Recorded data

*-*-*

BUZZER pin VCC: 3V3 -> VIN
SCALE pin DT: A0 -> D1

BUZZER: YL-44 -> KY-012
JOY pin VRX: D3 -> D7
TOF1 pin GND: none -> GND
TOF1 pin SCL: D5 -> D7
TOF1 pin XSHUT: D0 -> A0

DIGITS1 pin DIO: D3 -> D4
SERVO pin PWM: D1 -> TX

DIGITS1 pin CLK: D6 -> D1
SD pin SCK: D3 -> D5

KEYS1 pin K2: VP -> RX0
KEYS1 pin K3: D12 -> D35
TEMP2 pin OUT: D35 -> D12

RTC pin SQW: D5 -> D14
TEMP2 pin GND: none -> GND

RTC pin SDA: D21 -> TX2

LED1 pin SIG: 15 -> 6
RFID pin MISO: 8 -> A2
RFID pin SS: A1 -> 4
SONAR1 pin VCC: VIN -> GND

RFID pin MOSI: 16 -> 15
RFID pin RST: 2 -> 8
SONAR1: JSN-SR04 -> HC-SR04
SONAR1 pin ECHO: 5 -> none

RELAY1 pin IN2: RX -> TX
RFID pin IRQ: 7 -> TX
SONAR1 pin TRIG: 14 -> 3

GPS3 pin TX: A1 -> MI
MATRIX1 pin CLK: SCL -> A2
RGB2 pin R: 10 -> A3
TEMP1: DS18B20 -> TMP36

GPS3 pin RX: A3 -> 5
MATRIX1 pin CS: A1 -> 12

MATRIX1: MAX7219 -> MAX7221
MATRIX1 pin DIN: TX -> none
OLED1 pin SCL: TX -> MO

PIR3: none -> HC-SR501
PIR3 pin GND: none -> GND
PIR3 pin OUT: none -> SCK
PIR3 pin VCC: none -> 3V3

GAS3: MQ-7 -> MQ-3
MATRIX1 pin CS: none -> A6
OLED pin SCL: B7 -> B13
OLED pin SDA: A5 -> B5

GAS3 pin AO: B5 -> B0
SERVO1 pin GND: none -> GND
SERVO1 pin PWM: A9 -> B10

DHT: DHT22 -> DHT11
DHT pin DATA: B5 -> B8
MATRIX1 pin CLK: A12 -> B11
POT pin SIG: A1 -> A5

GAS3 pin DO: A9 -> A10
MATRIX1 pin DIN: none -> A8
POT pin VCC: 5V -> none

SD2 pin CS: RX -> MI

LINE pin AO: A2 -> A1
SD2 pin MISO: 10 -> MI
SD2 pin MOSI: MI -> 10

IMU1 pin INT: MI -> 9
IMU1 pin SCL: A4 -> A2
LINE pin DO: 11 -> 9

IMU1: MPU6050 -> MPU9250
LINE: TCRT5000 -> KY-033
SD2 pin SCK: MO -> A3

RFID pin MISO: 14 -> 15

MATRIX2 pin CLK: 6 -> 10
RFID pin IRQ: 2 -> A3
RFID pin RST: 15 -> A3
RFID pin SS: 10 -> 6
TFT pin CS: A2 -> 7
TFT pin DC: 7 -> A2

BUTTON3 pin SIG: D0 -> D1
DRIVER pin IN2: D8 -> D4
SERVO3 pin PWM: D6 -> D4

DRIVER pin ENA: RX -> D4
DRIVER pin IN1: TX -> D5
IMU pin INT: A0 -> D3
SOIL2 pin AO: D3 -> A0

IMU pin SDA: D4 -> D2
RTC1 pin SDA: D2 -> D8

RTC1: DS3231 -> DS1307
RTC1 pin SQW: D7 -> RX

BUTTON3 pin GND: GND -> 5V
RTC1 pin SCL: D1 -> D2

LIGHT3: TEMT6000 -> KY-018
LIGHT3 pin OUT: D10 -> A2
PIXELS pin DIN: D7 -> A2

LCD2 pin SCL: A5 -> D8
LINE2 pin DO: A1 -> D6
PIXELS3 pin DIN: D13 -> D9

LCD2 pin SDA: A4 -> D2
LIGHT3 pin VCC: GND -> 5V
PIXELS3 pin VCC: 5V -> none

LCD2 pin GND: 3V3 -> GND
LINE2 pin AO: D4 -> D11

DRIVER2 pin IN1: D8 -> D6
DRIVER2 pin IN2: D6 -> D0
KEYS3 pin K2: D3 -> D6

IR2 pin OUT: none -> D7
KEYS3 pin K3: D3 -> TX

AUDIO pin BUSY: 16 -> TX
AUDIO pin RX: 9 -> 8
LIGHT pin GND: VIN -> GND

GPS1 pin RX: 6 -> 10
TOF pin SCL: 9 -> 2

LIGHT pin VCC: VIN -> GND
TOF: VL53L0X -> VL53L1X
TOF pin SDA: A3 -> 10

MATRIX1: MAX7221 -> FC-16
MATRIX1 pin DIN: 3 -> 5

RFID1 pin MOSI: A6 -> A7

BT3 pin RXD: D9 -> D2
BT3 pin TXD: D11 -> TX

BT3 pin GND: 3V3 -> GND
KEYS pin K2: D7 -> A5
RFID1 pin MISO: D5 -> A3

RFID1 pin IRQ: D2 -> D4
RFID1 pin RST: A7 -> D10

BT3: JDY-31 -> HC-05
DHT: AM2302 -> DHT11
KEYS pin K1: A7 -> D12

*-*-*

Taking the records above, retype every line from the one with "LINE2 pin DO: A1 -> D6" down to the one with "MATRIX1: MAX7221 -> FC-16", exactly and with nothing else.

Answer box =
LINE2 pin DO: A1 -> D6
PIXELS3 pin DIN: D13 -> D9

LCD2 pin SDA: A4 -> D2
LIGHT3 pin VCC: GND -> 5V
PIXELS3 pin VCC: 5V -> none

LCD2 pin GND: 3V3 -> GND
LINE2 pin AO: D4 -> D11

DRIVER2 pin IN1: D8 -> D6
DRIVER2 pin IN2: D6 -> D0
KEYS3 pin K2: D3 -> D6

IR2 pin OUT: none -> D7
KEYS3 pin K3: D3 -> TX

AUDIO pin BUSY: 16 -> TX
AUDIO pin RX: 9 -> 8
LIGHT pin GND: VIN -> GND

GPS1 pin RX: 6 -> 10
TOF pin SCL: 9 -> 2

LIGHT pin VCC: VIN -> GND
TOF: VL53L0X -> VL53L1X
TOF pin SDA: A3 -> 10

MATRIX1: MAX7221 -> FC-16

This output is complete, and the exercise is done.